BEGIN
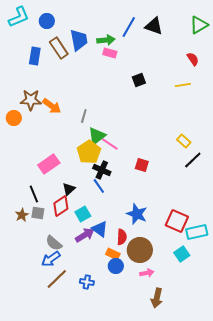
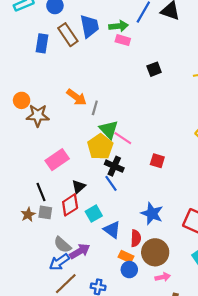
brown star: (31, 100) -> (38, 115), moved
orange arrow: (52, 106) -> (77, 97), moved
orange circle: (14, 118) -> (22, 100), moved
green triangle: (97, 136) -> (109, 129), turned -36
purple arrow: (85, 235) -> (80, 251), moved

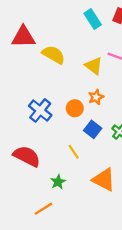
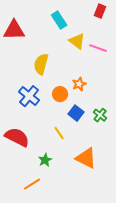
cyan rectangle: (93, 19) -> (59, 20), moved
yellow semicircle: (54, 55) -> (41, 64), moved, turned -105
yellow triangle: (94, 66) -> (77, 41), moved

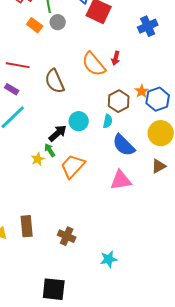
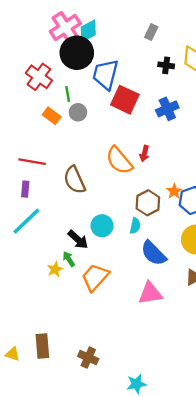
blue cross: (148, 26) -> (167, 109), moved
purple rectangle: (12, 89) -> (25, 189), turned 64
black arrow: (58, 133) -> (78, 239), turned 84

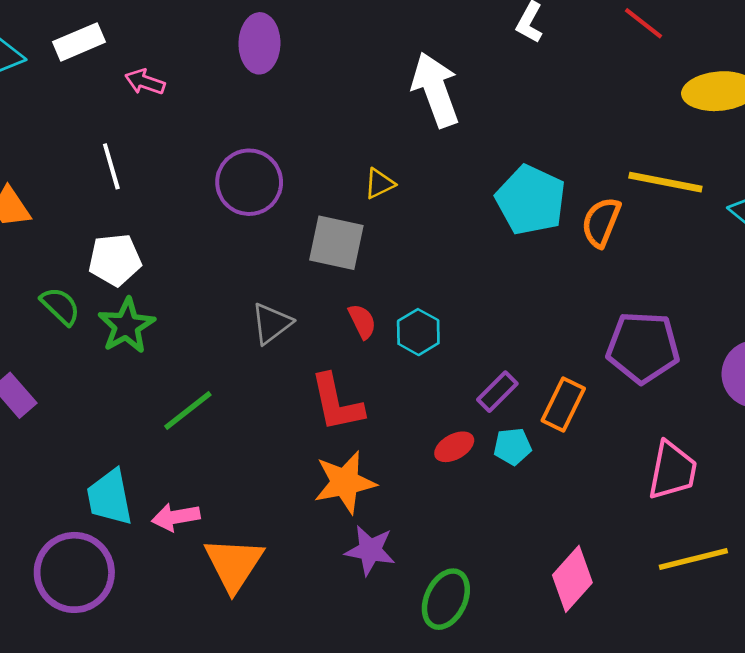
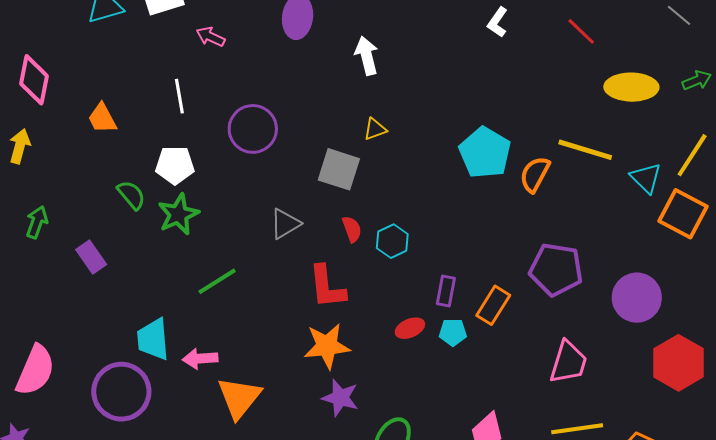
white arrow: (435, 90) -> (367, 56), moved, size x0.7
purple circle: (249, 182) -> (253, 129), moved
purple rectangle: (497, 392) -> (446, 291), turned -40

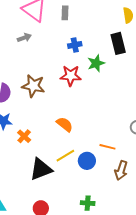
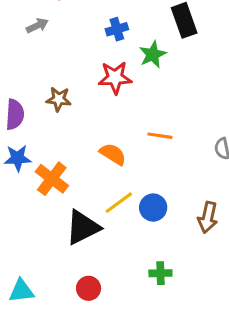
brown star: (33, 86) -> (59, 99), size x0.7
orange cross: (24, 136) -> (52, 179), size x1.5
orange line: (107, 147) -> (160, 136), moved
END
= Task =
Keeping both end lines, retype exactly the lines from the first line of the material through the line that contains "cyan rectangle: (93, 19) -> (59, 20), moved", but not the pictures.

= Response below =
brown star: (31, 100) -> (38, 115), moved
orange arrow: (52, 106) -> (77, 97), moved
orange circle: (14, 118) -> (22, 100), moved
green triangle: (97, 136) -> (109, 129), turned -36
purple arrow: (85, 235) -> (80, 251), moved

cyan rectangle: (93, 19) -> (59, 20), moved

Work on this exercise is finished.